/---

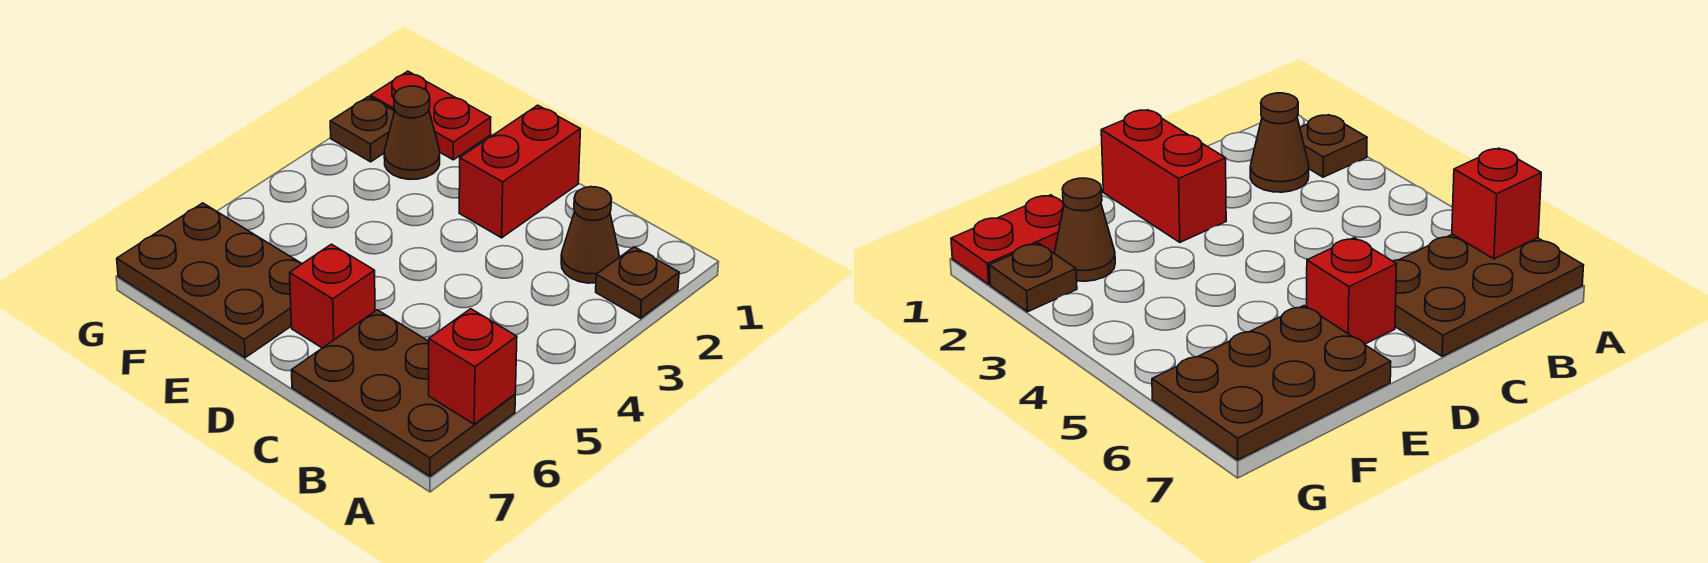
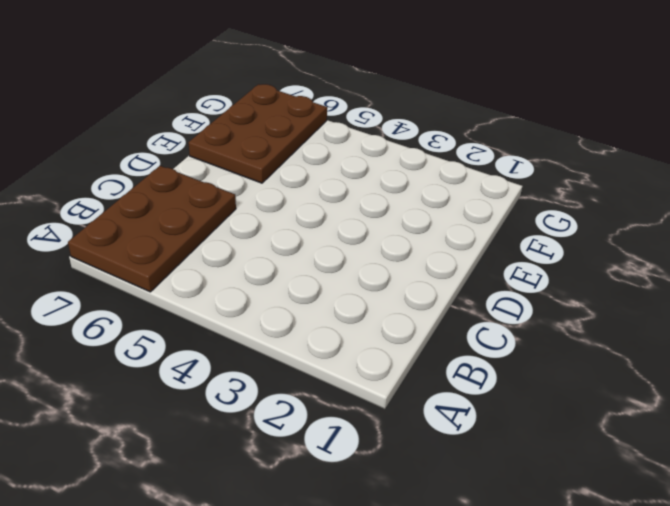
none -> brown plate A2 level 1
none -> brown cone B2 level 1

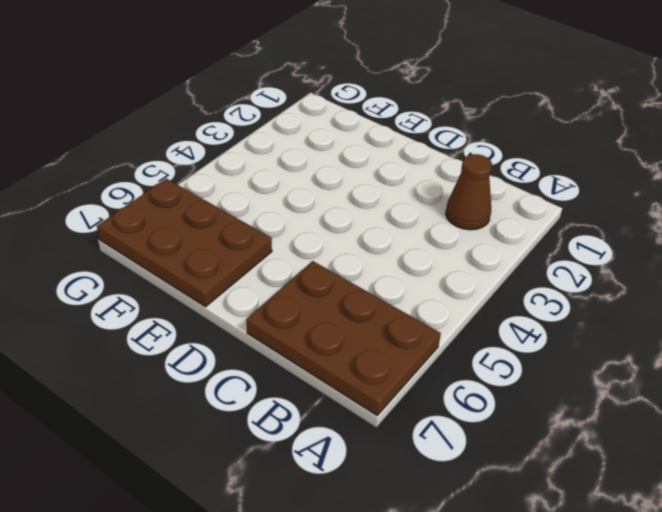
none -> brown plate A2 level 1
none -> red brick D1:D2 level 1

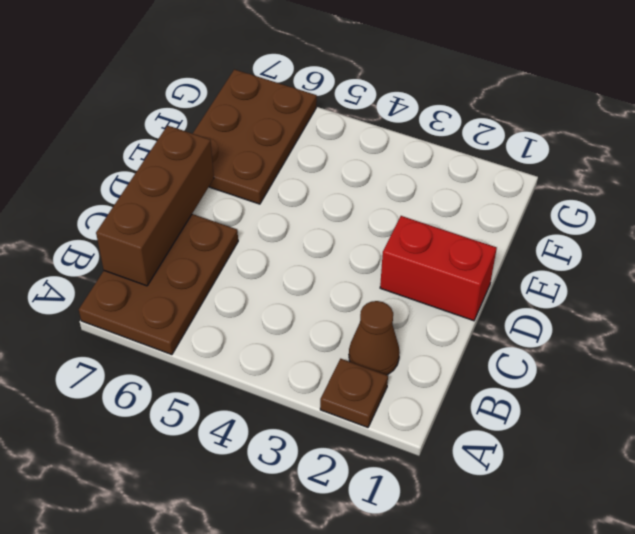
brown brick B7:D7 level 2 -> none
none -> red brick D6 level 1
none -> red plate F1:G1 level 1

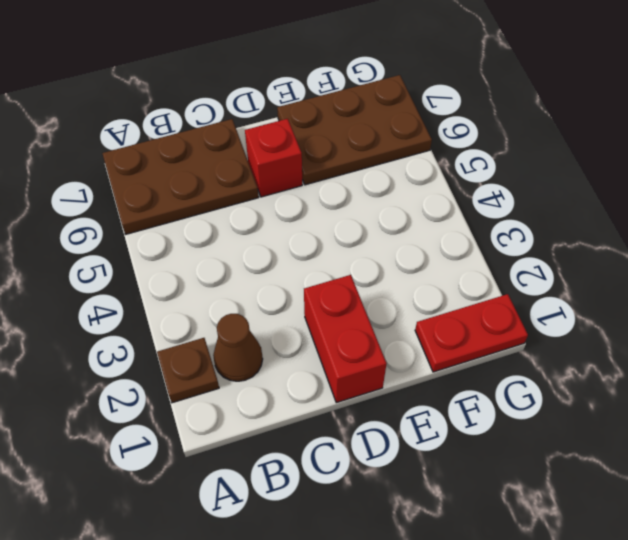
none -> brown cone F2 level 1
none -> brown plate G2 level 1

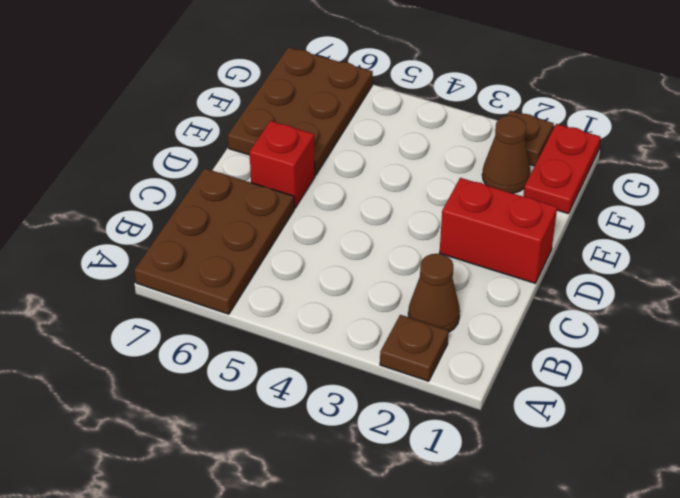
none -> red brick A6 level 2

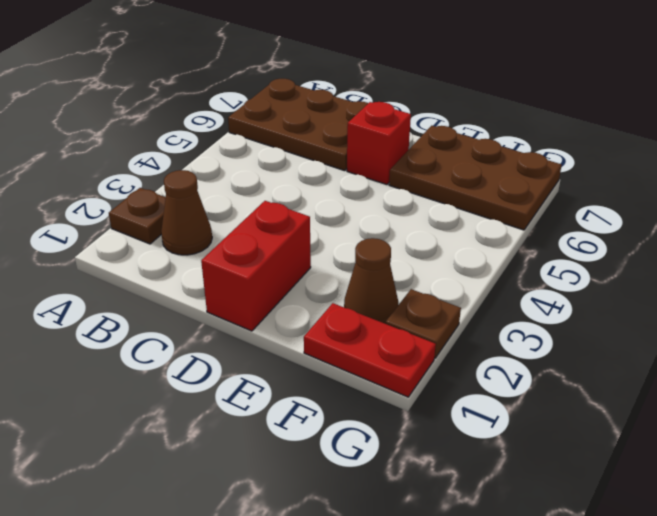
none -> red brick A6 level 2

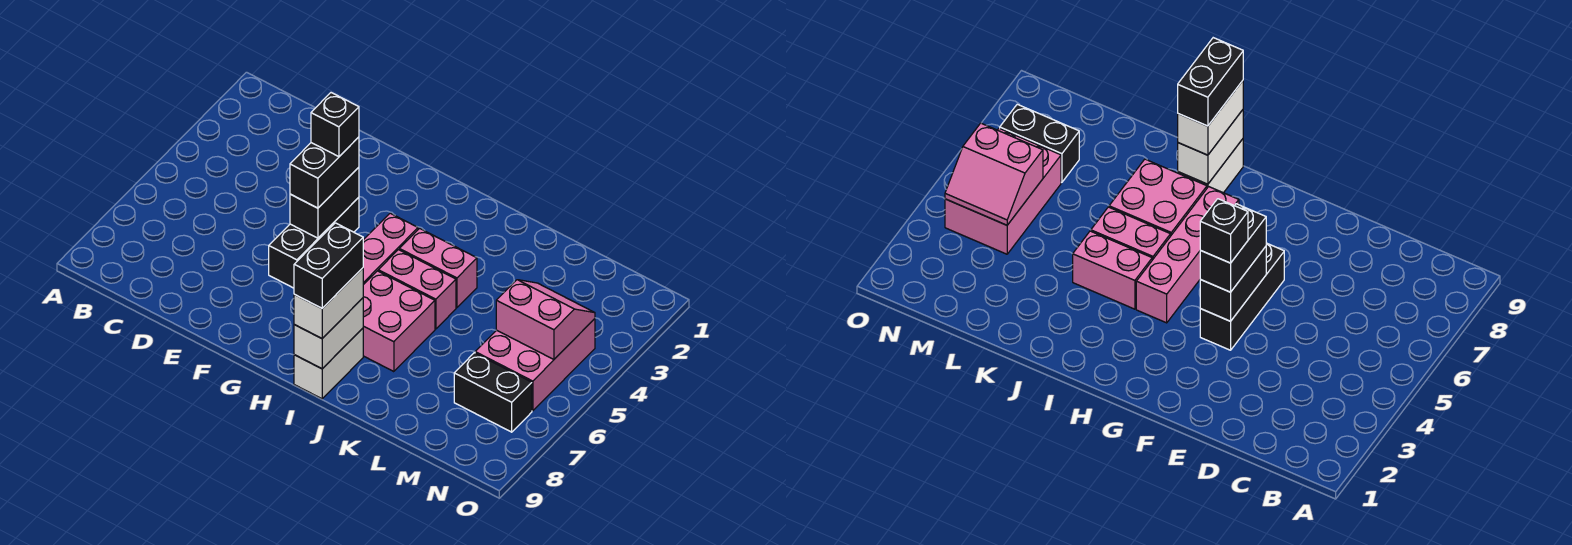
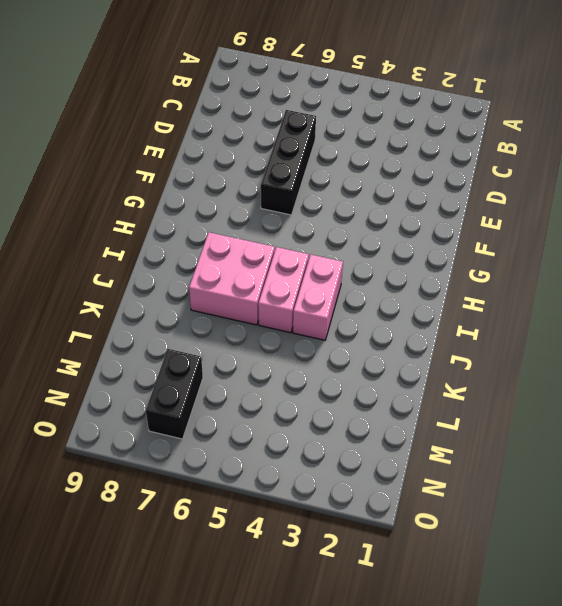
black brick D6:F6 level 1 -> black brick F4:F6 level 1
none -> pink brick H4:H7 level 1
none -> white brick I8:I9 level 1
none -> pink brick M4:N6 level 1

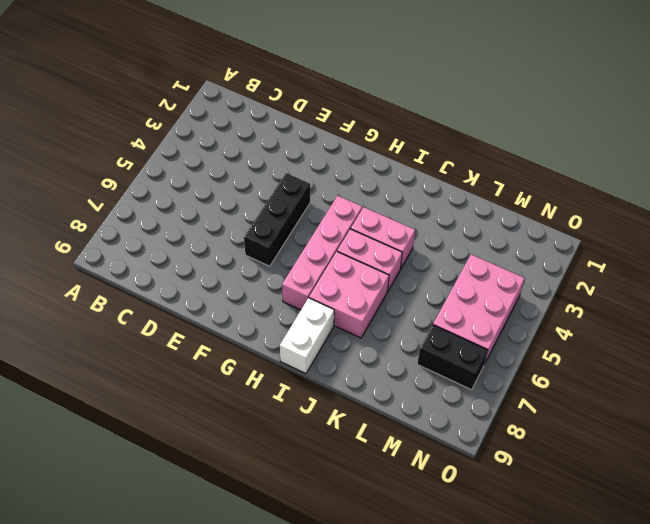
none -> black brick F4:F5 level 2
none -> white brick I8:I9 level 2
none -> pink slope M4:N5 level 2 top 5

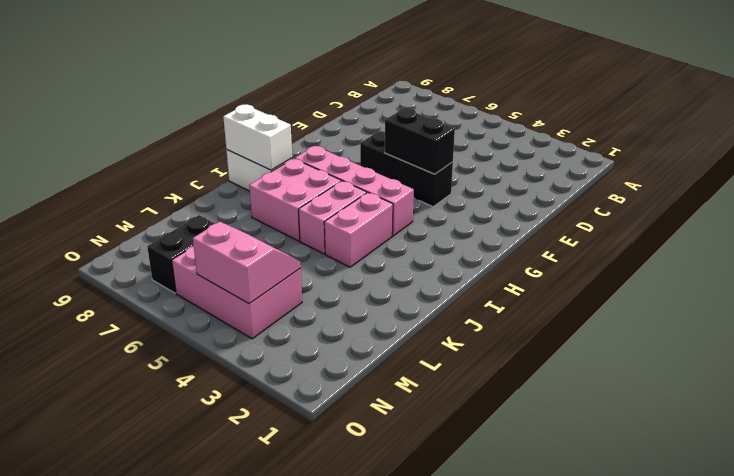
pink slope M4:N5 level 2 top N -> pink slope M4:N5 level 2 top 5
none -> black brick F4:F5 level 3
none -> white brick I8:I9 level 3
none -> black brick F4 level 4

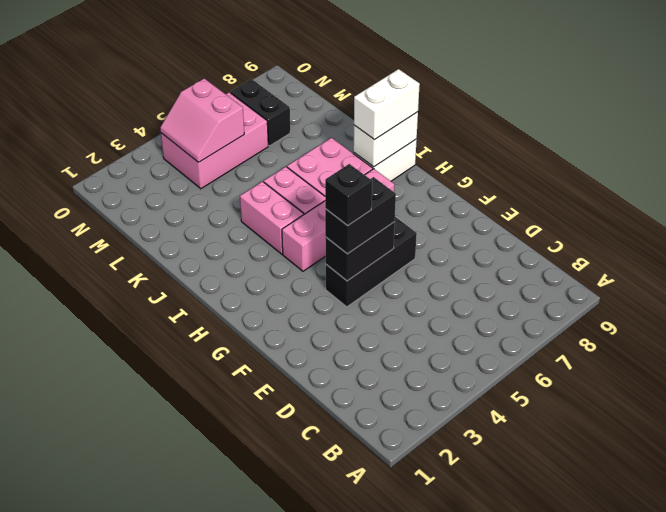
none -> black brick I8:I9 level 4

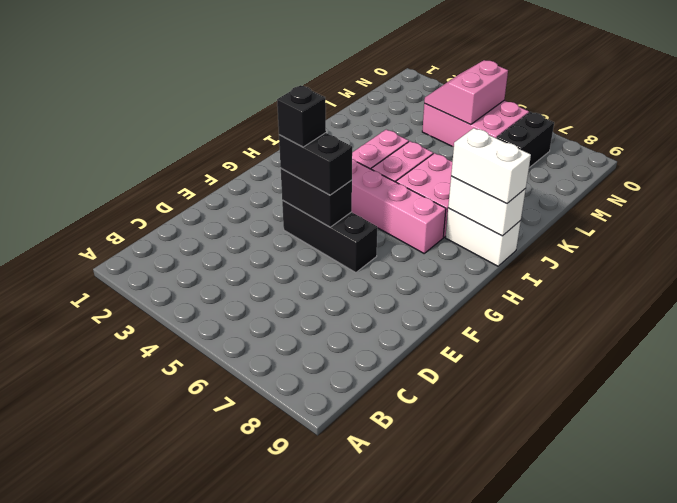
none -> black brick I8:I9 level 4

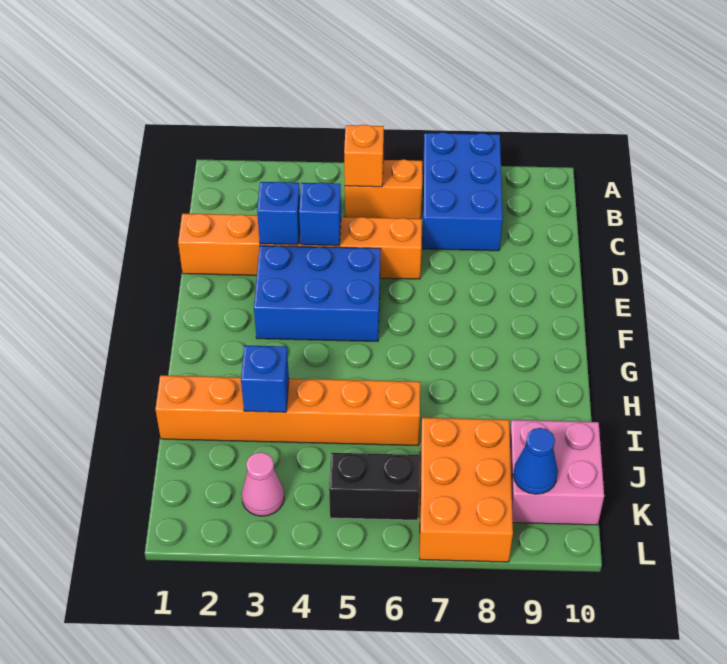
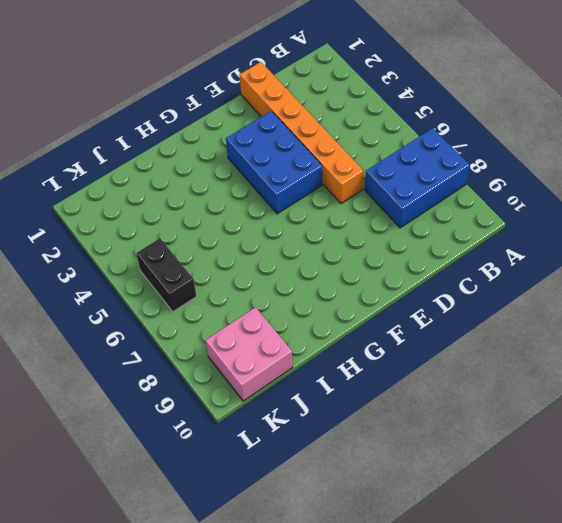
none -> orange brick B5:B6 level 1
none -> orange brick I1:I6 level 1
none -> orange brick J7:L8 level 1

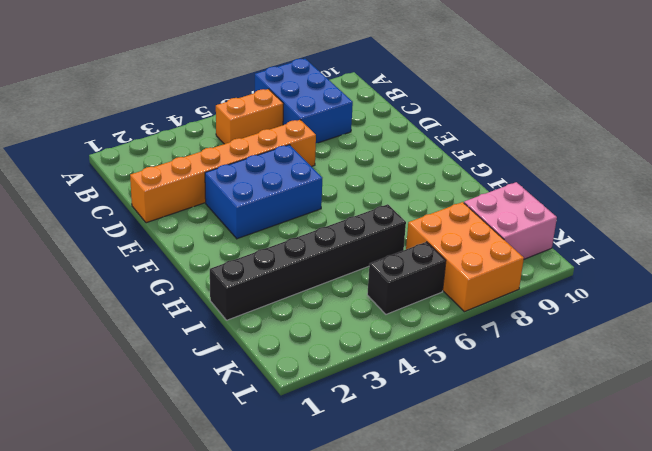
black brick I1:I6 level 1 -> orange brick I1:I6 level 1
none -> pink cone K3 level 1
none -> orange brick B5 level 2
none -> blue brick D3 level 2

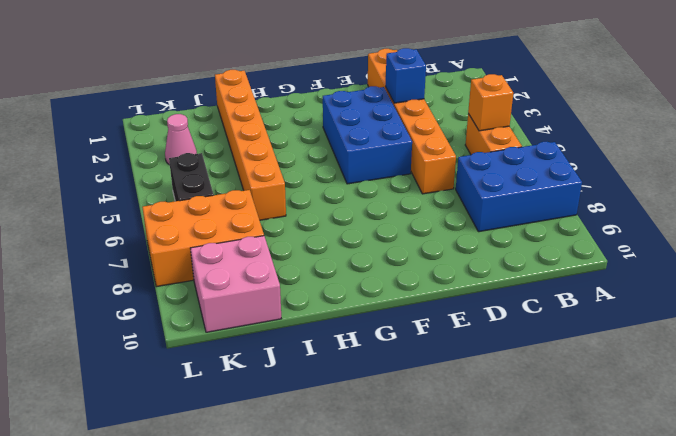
none -> blue brick D4 level 2
none -> blue brick I3 level 2
none -> blue cone K9 level 2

\---

_DIRECTIONS:_ Although the records above contain pictures, the copy should not; retype exactly the lines from the one containing "none -> brown cone F2 level 1" through the one containing "none -> white brick I8:I9 level 1".

_ANSWER AREA:_
none -> brown cone F2 level 1
none -> brown plate G2 level 1

none -> red brick A6 level 2

none -> red brick A6 level 2

black brick D6:F6 level 1 -> black brick F4:F6 level 1
none -> pink brick H4:H7 level 1
none -> white brick I8:I9 level 1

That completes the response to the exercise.